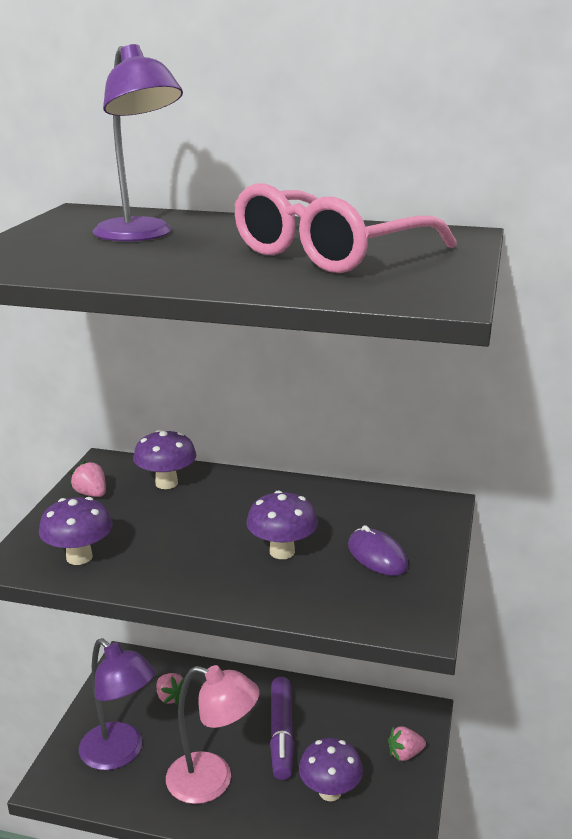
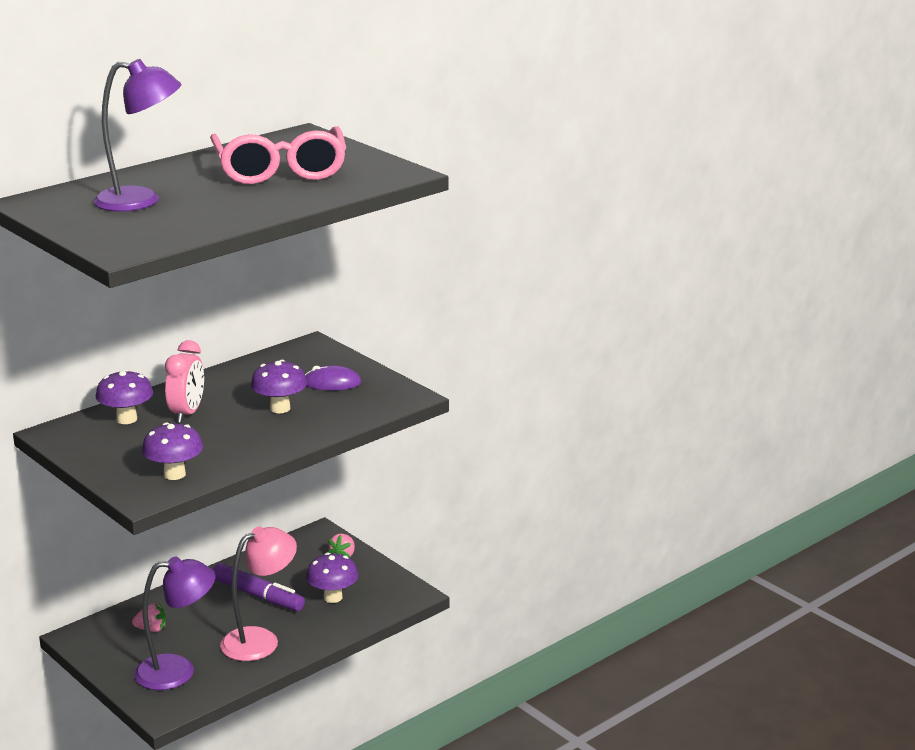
camera: 55 degrees left, 0 degrees up
(91, 494) = (92, 450): pink strawberry -> none
(211, 506) = (187, 413): none -> pink clock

WHAT YOU SHOULD DO:
Could you write out the whole listing exactly, skipping every picture?

EXERCISE RESPONSE:
camera: 55 degrees left, 0 degrees up
(91, 494) = (92, 450): pink strawberry -> none
(211, 506) = (187, 413): none -> pink clock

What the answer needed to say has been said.